● What to work on
The finished copy should match every record exactly and contain no pictures.

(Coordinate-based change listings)
────────────────────

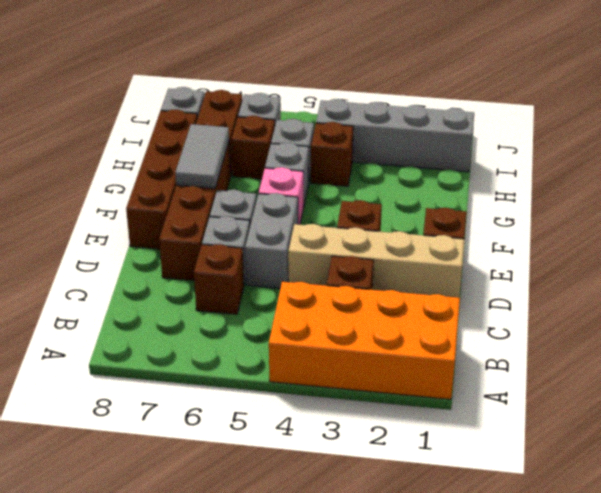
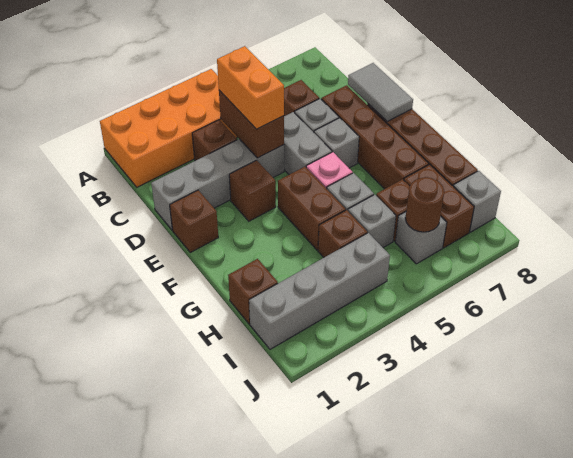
none -> brown brick C4:D4 level 2
none -> orange brick C4:D4 level 3
tan brick D1:D4 level 1 -> grey brick D1:D4 level 1
none -> brown brick F4:G4 level 1
grey tile F7:G7 level 2 -> grey tile D8:E8 level 2
none -> brown brick H1 level 1
none -> brown round brick I6 level 2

────────────────────

● Output of the exercise
none -> brown brick C4:D4 level 2
none -> orange brick C4:D4 level 3
tan brick D1:D4 level 1 -> grey brick D1:D4 level 1
none -> brown brick F4:G4 level 1
grey tile F7:G7 level 2 -> grey tile D8:E8 level 2
none -> brown brick H1 level 1
none -> brown round brick I6 level 2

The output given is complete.